-- STUDY MATERIAL --
● ● ●

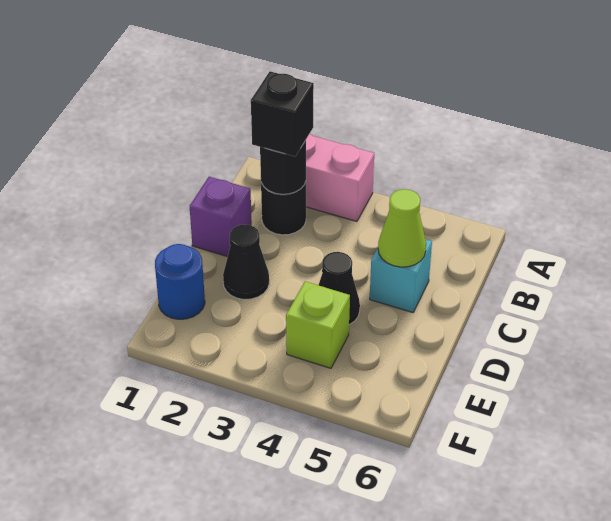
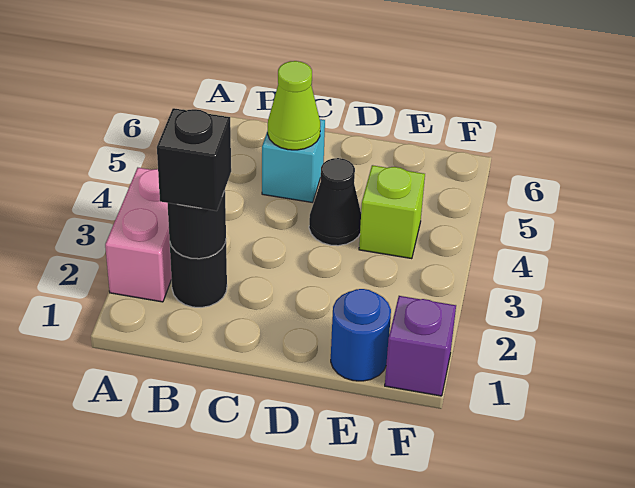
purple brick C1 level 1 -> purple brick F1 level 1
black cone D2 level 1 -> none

● ● ●

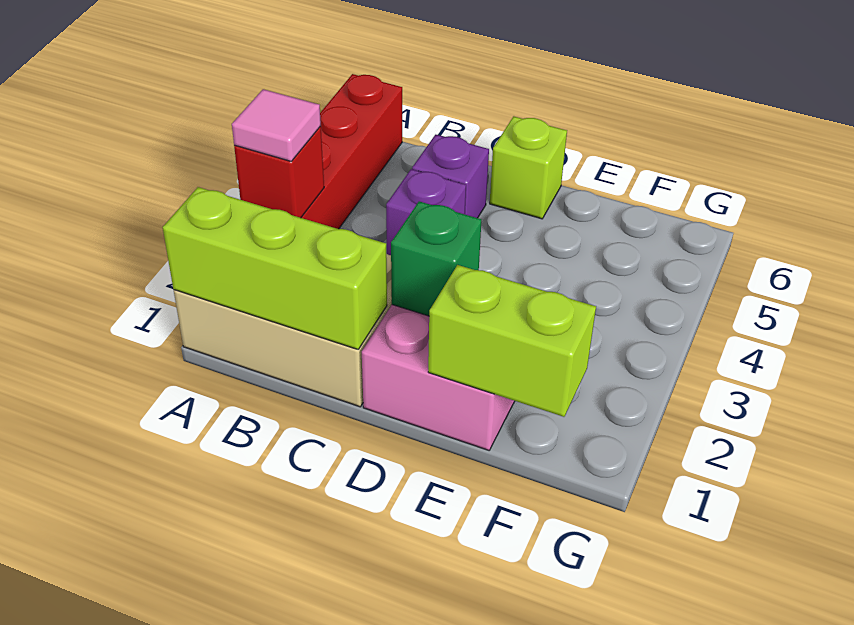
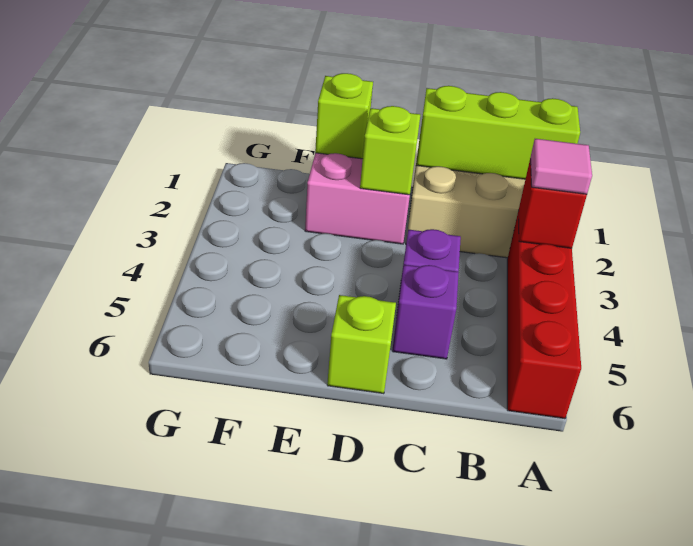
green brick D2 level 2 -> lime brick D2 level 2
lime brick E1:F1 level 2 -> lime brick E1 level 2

● ● ●

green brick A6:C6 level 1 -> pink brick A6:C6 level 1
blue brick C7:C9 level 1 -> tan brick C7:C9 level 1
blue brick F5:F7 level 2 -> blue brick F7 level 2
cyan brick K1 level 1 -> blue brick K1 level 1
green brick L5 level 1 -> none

● ● ●

All that is wanted is an exact copy of the lines above from the one with "purple brick C1" through the one with "black cone D2 level 1 -> none", with both ends included.

-- EXERCISE SOLUTION --
purple brick C1 level 1 -> purple brick F1 level 1
black cone D2 level 1 -> none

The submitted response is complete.